<<<<

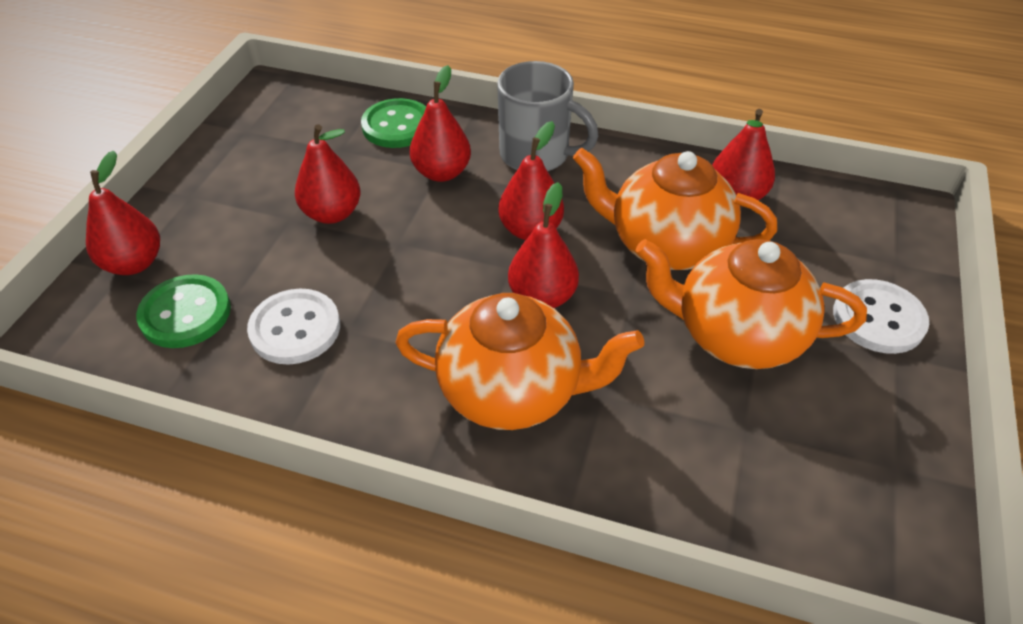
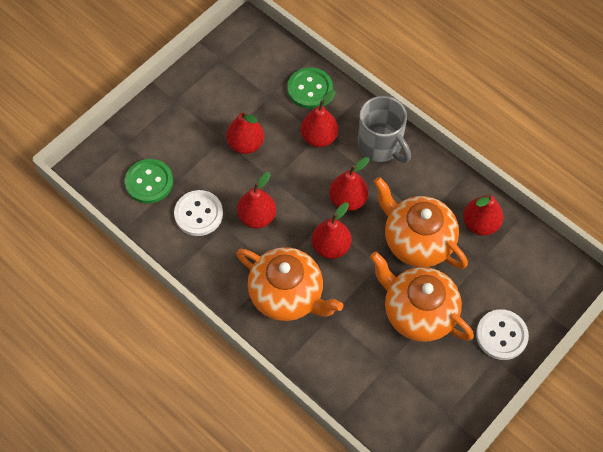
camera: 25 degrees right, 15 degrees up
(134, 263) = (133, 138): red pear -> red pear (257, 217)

>>>>
<<<<

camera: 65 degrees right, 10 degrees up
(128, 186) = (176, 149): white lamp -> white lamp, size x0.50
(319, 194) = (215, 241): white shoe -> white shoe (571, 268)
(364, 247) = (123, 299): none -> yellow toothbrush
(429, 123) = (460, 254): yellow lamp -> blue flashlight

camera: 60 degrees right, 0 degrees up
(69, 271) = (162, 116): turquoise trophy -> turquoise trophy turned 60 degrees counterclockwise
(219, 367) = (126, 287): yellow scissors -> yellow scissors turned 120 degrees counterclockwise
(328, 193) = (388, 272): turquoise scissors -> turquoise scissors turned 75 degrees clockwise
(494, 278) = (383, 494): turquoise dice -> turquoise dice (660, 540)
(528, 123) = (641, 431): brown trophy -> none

>>>>

REQUIRED ACTION: Go through the data above and return each line containing the string "none".

OUTPUT BELOW:
(364, 247) = (123, 299): none -> yellow toothbrush
(528, 123) = (641, 431): brown trophy -> none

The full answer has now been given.